RAW DATA:
- - -

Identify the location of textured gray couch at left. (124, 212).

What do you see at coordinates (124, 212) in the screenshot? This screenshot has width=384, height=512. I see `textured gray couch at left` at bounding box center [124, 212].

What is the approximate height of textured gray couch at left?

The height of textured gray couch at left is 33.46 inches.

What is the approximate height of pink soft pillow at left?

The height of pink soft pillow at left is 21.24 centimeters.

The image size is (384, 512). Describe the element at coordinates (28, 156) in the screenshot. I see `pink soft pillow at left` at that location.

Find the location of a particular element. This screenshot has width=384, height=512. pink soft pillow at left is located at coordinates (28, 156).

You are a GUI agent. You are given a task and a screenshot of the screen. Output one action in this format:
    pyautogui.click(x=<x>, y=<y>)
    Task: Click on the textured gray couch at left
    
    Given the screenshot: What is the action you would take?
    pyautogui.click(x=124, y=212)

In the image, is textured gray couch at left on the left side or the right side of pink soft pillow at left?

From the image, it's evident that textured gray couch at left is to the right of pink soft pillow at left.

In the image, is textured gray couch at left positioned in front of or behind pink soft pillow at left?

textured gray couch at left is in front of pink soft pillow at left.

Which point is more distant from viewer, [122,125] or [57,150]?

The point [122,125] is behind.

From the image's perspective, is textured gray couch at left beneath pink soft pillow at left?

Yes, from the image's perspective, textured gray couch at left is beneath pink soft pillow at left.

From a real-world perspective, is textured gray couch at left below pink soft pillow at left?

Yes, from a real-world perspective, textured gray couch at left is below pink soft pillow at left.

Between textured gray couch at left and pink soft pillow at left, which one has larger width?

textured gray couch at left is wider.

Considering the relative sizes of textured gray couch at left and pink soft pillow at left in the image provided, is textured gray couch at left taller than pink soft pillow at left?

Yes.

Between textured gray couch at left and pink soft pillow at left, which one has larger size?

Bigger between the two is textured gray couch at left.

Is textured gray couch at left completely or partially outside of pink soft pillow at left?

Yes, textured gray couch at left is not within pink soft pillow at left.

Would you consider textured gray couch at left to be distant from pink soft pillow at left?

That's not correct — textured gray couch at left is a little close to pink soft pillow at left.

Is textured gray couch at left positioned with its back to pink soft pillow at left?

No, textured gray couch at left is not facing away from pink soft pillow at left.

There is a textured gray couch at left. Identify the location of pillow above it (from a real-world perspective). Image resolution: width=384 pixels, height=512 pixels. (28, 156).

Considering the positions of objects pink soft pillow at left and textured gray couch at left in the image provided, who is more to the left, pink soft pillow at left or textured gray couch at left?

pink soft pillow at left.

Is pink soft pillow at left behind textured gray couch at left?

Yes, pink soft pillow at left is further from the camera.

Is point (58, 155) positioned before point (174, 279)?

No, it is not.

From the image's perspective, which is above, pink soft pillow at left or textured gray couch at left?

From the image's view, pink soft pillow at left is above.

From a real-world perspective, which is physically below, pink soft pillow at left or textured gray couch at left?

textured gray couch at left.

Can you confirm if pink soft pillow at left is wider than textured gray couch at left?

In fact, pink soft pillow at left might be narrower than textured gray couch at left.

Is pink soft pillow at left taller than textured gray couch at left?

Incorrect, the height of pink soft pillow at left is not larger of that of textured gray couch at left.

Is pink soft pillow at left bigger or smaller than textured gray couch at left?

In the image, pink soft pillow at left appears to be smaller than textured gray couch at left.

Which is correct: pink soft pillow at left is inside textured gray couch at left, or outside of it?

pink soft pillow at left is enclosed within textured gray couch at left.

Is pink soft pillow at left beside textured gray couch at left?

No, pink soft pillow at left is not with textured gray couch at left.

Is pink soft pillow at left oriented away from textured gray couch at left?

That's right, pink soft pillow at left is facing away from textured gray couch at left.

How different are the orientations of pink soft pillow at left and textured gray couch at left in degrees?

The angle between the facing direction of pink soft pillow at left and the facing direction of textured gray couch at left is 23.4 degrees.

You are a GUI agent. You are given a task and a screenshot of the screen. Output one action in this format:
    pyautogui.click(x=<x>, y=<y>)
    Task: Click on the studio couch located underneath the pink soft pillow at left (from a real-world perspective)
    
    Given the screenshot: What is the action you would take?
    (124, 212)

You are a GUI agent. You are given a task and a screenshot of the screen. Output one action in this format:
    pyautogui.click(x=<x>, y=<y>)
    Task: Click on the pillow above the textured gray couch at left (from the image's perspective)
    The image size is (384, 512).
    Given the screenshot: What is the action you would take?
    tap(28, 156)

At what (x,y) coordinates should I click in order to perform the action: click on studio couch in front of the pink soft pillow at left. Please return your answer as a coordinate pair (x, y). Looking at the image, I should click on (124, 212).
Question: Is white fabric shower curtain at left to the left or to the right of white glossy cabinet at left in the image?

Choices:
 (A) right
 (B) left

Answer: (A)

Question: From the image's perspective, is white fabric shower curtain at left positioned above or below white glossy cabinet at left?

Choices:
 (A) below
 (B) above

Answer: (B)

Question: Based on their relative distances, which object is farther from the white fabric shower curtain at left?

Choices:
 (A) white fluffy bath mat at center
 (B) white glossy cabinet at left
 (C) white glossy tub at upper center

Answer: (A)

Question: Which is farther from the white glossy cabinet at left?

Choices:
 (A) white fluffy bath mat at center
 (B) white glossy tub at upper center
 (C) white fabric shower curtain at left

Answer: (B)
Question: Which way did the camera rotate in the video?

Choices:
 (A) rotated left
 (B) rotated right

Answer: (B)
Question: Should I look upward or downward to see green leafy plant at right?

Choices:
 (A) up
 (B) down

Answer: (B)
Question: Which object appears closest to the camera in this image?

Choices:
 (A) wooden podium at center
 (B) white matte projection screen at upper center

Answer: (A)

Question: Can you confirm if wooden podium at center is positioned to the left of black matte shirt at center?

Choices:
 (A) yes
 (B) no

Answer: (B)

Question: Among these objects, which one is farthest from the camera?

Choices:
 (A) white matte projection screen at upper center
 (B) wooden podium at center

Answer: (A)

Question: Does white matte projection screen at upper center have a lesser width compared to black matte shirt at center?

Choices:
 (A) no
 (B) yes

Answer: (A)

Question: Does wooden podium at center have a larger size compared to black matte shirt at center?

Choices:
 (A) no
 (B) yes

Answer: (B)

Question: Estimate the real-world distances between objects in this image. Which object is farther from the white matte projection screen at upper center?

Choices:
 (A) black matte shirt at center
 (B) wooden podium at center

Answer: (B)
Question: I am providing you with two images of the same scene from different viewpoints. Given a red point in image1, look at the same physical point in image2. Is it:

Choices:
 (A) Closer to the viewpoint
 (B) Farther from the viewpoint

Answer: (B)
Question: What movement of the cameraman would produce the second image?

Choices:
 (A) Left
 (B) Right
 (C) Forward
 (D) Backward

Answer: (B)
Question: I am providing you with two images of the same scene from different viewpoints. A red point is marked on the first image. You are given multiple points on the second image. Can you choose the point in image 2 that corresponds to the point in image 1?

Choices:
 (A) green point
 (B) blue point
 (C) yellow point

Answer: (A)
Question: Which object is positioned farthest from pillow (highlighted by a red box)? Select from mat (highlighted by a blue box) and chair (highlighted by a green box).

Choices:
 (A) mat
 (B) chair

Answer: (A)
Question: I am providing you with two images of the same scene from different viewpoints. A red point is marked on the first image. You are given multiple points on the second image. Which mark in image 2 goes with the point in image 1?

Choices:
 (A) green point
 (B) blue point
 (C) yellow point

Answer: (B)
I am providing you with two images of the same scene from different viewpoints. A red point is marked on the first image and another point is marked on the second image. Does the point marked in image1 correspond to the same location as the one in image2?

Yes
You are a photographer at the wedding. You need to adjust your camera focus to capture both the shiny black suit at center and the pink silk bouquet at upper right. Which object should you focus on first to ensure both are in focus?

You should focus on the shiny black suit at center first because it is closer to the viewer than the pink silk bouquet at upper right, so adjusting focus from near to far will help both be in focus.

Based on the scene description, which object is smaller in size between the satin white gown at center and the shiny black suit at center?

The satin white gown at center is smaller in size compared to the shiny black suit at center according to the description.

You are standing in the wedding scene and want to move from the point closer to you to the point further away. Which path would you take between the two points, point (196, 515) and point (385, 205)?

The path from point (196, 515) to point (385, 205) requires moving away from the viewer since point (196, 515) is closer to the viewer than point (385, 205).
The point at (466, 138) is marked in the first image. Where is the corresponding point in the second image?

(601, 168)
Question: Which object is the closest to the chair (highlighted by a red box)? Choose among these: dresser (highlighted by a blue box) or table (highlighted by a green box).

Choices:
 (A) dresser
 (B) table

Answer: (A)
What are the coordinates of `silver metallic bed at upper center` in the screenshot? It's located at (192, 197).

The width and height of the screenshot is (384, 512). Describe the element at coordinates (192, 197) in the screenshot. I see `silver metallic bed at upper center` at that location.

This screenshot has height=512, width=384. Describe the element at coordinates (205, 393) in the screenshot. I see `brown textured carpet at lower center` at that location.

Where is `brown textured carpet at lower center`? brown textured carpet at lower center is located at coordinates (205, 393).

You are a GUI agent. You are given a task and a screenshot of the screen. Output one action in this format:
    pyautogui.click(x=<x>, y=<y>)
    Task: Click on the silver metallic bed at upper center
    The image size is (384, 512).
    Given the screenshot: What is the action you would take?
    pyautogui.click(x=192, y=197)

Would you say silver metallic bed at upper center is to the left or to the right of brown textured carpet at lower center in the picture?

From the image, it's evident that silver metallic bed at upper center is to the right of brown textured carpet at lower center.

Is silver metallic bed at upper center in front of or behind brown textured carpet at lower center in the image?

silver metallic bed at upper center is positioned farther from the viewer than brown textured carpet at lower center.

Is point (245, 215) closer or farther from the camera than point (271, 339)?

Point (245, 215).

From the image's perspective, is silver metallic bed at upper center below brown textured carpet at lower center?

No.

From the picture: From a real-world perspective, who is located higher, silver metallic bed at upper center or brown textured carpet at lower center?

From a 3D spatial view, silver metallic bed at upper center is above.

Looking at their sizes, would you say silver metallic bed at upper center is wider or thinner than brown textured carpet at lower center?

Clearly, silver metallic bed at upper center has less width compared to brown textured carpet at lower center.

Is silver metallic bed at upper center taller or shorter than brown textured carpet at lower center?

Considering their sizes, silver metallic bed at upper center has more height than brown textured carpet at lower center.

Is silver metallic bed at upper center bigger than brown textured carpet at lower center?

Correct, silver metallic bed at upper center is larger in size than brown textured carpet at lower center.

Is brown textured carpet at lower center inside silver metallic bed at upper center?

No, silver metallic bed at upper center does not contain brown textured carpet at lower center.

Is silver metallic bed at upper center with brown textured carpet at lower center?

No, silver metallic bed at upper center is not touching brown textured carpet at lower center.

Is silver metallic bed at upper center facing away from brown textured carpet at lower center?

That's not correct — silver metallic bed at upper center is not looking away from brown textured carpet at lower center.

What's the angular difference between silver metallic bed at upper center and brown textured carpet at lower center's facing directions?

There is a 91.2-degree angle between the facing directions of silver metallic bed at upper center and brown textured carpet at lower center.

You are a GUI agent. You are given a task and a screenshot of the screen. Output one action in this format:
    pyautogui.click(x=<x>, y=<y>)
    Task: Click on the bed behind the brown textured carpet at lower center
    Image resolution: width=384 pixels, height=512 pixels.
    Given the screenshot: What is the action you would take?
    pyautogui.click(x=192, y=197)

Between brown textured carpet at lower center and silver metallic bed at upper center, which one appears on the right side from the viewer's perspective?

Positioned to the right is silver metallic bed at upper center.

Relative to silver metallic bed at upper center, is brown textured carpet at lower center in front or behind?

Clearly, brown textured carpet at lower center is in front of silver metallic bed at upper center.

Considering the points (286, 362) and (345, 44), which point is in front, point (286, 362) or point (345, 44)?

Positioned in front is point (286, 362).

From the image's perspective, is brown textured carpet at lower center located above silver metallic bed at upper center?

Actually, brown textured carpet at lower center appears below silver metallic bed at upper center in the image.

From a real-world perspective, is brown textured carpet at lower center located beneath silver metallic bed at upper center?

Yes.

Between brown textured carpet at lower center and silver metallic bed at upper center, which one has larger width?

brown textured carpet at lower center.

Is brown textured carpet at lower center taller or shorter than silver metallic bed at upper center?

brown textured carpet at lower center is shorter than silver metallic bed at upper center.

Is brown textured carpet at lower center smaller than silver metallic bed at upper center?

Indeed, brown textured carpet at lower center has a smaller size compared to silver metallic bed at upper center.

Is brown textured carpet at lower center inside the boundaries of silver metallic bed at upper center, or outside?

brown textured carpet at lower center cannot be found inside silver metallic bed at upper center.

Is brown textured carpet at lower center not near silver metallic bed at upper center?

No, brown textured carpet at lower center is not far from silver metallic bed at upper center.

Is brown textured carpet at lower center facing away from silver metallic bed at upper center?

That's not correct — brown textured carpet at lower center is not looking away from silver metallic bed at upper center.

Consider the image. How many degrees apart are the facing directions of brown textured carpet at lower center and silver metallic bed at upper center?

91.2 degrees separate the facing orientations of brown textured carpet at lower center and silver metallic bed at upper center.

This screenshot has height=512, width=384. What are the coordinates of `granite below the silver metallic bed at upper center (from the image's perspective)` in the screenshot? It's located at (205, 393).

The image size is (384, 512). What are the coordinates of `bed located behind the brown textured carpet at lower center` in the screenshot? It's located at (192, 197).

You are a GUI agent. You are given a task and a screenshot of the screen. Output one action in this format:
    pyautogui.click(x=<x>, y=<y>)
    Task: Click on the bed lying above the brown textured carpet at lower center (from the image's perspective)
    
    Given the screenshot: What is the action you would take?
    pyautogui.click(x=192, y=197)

- - -

Please write out, word for word, the rows above starting with the line that contains "Is point (58, 155)" and going on through the line that contains "From the image's view, pink".

EXPECTED ANSWER:
Is point (58, 155) positioned before point (174, 279)?

No, it is not.

From the image's perspective, which is above, pink soft pillow at left or textured gray couch at left?

From the image's view, pink soft pillow at left is above.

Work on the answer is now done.